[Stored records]
══════

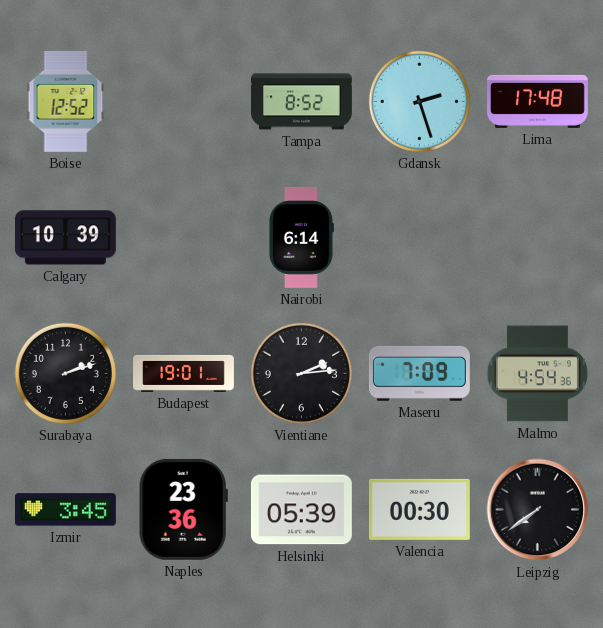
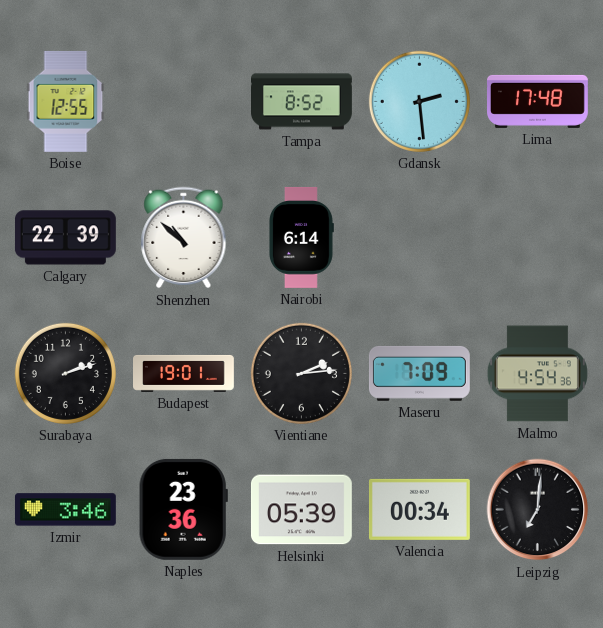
Boise: 12:52 -> 12:55
Gdansk: 2:27 -> 2:29
Calgary: 10:39 -> 22:39
Shenzhen: none -> 10:52
Izmir: 3:45 -> 3:46
Valencia: 00:30 -> 00:34
Leipzig: 7:39 -> 7:01
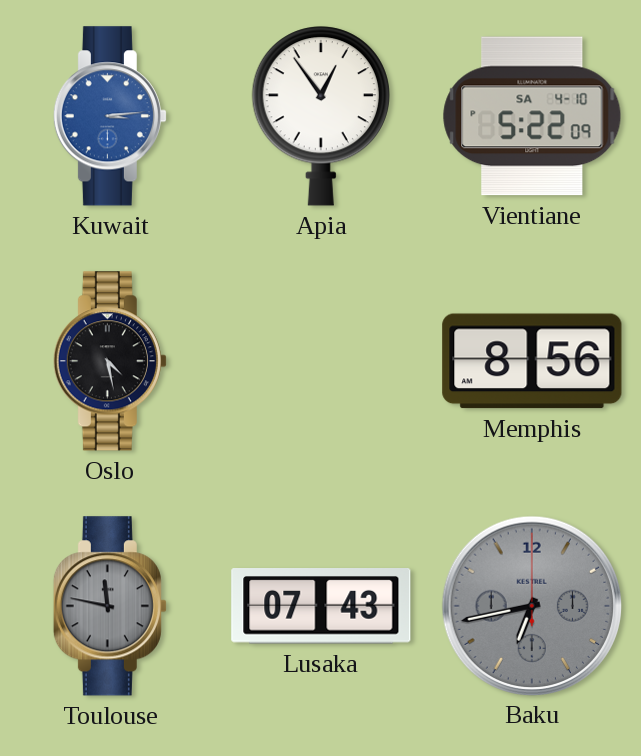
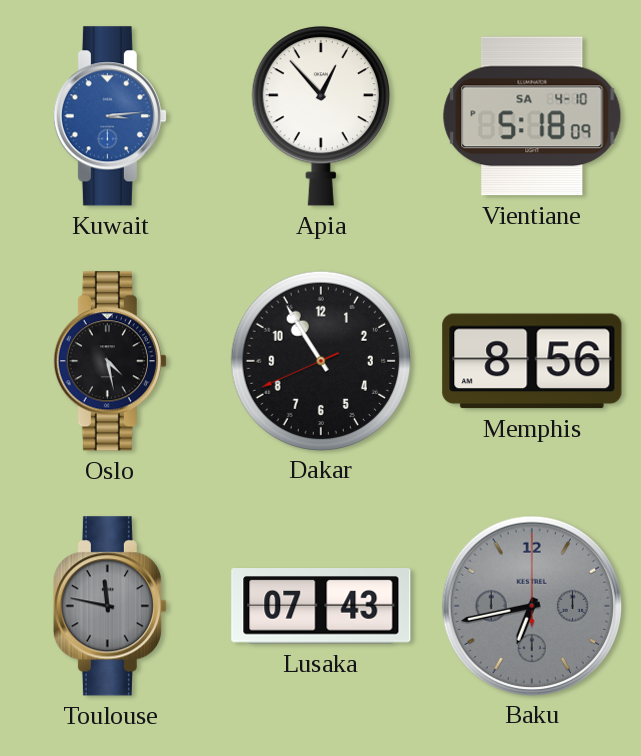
Apia: 12:54 -> 12:53
Vientiane: 5:22 -> 5:18
Dakar: none -> 10:54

══════

== PROBLEM DETAILS ==
Reproduce the lines in the material word for word, leaving out the pictures.

== SOLUTION BELOW ==
Boise: 12:52 -> 12:55
Gdansk: 2:27 -> 2:29
Calgary: 10:39 -> 22:39
Shenzhen: none -> 10:52
Izmir: 3:45 -> 3:46
Valencia: 00:30 -> 00:34
Leipzig: 7:39 -> 7:01
Apia: 12:54 -> 12:53
Vientiane: 5:22 -> 5:18
Dakar: none -> 10:54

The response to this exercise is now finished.